§ **To do**
Would you reproduce, without any alteration, the lines from the opening line of the entries through the line that has "The grey cap" in it?

::: Dataset entries

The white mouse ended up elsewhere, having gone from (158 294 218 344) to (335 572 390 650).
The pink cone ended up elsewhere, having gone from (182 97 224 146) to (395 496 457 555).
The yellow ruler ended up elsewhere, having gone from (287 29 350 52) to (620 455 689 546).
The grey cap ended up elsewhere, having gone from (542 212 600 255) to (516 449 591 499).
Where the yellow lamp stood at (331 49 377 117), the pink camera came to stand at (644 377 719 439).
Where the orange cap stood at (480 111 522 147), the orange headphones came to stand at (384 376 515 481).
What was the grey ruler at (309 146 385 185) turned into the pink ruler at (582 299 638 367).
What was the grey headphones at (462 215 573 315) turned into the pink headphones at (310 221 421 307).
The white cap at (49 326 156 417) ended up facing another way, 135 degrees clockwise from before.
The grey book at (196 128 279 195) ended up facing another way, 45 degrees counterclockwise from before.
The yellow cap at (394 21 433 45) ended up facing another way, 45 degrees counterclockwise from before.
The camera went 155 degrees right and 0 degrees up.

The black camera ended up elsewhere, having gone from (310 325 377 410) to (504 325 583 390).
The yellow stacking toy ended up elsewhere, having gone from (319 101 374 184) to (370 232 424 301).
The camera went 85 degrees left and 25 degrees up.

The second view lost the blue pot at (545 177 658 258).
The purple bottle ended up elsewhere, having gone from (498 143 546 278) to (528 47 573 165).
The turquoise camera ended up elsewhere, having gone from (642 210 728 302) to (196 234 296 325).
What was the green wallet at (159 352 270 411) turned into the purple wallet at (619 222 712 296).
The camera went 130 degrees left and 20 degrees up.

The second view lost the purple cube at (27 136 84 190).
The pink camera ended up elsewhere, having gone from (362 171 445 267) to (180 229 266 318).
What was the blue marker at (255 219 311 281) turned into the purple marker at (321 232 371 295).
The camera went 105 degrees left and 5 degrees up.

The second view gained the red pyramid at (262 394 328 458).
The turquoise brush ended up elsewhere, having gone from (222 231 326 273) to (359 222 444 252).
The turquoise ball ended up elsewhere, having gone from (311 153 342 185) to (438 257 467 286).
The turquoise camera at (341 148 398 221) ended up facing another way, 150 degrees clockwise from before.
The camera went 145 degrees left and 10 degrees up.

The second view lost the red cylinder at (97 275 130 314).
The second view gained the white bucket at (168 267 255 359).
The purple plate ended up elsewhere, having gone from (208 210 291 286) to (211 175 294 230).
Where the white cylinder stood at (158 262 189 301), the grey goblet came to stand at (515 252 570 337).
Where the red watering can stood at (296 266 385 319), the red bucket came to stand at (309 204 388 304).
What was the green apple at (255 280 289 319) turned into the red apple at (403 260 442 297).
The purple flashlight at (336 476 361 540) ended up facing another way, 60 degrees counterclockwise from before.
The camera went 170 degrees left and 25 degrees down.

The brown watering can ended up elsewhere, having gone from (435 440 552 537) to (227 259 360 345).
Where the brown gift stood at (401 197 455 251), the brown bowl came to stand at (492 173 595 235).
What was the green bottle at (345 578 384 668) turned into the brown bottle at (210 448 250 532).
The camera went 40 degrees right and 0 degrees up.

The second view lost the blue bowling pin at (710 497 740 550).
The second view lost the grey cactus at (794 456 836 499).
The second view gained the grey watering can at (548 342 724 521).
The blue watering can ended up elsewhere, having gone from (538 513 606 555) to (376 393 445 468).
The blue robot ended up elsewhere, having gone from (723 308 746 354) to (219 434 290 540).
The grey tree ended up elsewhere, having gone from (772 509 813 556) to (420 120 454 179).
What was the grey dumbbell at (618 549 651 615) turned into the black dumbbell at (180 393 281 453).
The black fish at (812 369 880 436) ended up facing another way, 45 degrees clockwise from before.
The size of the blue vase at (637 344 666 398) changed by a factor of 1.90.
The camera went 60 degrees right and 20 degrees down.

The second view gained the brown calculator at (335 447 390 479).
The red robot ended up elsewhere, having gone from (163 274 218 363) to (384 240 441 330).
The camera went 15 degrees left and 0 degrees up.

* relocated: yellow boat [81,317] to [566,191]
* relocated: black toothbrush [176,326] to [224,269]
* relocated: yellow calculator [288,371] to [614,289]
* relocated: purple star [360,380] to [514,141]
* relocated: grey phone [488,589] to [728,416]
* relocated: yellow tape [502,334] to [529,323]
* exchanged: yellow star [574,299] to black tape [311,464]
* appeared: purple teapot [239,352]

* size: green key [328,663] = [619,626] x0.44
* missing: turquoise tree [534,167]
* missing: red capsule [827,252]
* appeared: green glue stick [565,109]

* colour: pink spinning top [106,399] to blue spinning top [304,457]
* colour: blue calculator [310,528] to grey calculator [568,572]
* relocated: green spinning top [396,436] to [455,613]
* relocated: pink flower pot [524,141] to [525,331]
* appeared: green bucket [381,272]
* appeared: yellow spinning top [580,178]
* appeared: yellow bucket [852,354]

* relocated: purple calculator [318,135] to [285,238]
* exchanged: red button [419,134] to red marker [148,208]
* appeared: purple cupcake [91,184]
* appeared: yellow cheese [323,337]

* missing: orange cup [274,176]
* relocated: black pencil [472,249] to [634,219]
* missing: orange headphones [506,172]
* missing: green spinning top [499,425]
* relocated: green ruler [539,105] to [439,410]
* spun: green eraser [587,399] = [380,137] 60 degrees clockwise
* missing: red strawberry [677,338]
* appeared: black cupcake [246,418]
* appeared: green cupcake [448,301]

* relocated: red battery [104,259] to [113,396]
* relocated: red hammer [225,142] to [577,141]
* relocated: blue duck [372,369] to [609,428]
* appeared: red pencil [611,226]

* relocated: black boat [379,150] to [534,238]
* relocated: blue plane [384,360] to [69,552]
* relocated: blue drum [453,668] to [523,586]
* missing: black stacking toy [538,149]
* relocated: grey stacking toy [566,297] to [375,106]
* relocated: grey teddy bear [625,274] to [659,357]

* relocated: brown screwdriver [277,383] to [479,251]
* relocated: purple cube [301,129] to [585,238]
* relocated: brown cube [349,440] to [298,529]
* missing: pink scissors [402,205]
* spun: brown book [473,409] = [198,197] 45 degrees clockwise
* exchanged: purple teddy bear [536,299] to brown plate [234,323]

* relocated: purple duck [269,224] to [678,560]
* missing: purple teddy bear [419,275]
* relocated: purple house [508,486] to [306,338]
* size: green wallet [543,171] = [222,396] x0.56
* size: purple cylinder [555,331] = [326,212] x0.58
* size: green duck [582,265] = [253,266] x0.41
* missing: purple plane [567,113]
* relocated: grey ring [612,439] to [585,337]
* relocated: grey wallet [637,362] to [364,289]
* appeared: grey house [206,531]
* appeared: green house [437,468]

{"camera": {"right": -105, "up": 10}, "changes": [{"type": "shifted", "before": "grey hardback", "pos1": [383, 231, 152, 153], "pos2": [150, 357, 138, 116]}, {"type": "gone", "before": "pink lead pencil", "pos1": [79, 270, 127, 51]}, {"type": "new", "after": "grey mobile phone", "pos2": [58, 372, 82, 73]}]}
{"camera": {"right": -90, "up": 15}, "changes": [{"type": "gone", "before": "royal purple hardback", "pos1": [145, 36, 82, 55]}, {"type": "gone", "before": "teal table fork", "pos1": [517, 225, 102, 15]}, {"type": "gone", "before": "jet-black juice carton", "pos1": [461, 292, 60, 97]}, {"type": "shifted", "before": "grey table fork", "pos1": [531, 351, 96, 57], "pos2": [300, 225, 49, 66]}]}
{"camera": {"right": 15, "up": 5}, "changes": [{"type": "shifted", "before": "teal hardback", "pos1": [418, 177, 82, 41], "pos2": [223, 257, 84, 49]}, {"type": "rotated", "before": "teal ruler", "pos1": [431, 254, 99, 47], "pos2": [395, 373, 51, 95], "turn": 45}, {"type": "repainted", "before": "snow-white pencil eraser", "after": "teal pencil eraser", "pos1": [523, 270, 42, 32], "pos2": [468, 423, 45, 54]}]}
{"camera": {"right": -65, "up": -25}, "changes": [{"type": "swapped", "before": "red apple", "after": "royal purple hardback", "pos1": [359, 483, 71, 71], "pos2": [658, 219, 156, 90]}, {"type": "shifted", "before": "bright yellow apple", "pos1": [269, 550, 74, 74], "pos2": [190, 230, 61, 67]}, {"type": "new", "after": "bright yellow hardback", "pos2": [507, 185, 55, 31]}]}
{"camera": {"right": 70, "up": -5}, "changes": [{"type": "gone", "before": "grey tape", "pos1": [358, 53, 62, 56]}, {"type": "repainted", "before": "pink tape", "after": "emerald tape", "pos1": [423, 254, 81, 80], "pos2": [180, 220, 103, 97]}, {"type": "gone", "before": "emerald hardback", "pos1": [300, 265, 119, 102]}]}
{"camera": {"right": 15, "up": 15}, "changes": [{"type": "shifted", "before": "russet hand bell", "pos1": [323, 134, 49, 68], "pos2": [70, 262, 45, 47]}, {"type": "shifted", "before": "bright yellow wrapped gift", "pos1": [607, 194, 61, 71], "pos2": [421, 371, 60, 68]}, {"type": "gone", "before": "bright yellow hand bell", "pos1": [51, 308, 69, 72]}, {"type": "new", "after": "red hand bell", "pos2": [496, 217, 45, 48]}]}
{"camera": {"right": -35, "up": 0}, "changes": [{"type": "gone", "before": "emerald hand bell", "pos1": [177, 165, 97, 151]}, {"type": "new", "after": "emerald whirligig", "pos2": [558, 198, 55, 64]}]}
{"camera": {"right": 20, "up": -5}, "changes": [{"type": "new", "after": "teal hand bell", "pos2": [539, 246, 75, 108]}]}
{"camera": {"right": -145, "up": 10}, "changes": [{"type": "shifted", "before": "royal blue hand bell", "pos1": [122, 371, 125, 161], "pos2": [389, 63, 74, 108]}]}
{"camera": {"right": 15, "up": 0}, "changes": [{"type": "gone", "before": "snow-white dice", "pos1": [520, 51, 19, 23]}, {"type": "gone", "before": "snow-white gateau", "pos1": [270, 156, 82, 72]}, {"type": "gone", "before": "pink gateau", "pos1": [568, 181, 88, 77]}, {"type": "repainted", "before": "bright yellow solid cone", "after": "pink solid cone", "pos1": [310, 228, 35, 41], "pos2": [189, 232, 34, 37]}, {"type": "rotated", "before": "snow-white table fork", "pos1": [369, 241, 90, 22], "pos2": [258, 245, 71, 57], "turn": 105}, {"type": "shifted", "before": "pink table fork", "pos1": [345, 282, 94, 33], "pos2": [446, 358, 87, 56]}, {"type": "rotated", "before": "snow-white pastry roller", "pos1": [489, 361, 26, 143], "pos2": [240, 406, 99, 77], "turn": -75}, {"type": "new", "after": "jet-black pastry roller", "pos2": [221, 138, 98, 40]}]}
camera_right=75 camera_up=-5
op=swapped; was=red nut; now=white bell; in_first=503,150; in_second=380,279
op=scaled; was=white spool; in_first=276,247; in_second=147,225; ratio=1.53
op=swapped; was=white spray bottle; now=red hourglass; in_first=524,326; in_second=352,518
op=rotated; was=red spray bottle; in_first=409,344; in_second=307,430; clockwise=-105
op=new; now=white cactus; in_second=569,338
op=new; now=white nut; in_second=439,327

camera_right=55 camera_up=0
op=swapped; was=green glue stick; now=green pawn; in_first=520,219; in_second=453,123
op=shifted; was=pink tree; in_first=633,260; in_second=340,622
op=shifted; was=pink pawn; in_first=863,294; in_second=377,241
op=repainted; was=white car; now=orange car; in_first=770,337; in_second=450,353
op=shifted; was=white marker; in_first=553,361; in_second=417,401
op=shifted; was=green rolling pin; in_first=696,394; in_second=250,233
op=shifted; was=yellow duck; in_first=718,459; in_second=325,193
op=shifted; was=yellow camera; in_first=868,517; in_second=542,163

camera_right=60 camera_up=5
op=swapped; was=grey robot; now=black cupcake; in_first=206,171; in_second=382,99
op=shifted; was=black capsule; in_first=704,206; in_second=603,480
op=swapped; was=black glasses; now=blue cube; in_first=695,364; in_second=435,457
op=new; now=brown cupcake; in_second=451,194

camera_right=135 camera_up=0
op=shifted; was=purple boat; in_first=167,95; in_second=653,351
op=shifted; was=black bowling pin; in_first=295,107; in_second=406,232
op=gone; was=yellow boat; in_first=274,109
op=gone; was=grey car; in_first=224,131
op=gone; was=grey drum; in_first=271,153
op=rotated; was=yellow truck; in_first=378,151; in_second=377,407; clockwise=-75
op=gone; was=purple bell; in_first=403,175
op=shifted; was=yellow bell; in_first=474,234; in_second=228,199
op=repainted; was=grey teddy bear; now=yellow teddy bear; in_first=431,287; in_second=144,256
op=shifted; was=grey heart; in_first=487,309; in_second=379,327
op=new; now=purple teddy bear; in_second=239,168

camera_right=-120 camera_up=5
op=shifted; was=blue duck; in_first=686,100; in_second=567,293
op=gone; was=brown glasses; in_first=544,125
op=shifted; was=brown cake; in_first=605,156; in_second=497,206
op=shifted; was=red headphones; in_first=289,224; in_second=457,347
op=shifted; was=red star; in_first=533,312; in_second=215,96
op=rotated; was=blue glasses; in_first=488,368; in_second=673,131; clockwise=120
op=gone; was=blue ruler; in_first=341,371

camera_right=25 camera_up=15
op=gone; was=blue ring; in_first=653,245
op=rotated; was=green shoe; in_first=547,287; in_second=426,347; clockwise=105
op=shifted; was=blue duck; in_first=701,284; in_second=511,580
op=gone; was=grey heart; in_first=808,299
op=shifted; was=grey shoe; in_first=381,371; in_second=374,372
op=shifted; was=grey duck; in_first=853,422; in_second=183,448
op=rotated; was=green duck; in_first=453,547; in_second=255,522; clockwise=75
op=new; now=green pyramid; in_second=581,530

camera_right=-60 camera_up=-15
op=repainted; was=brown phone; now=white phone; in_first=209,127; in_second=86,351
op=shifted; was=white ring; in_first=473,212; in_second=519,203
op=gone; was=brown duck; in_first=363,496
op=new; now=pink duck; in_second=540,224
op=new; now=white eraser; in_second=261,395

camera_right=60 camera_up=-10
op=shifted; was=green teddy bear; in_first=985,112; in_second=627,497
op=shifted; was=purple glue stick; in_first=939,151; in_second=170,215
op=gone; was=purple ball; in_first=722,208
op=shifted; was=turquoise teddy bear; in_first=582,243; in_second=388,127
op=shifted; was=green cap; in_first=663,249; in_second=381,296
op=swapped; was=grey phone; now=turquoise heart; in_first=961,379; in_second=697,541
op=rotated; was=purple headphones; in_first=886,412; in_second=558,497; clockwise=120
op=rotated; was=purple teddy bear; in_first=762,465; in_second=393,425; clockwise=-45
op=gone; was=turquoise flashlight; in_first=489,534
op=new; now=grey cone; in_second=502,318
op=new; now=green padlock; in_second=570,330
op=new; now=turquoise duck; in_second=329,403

::::::

§ **Answer box**
The white mouse ended up elsewhere, having gone from (158 294 218 344) to (335 572 390 650).
The pink cone ended up elsewhere, having gone from (182 97 224 146) to (395 496 457 555).
The yellow ruler ended up elsewhere, having gone from (287 29 350 52) to (620 455 689 546).
The grey cap ended up elsewhere, having gone from (542 212 600 255) to (516 449 591 499).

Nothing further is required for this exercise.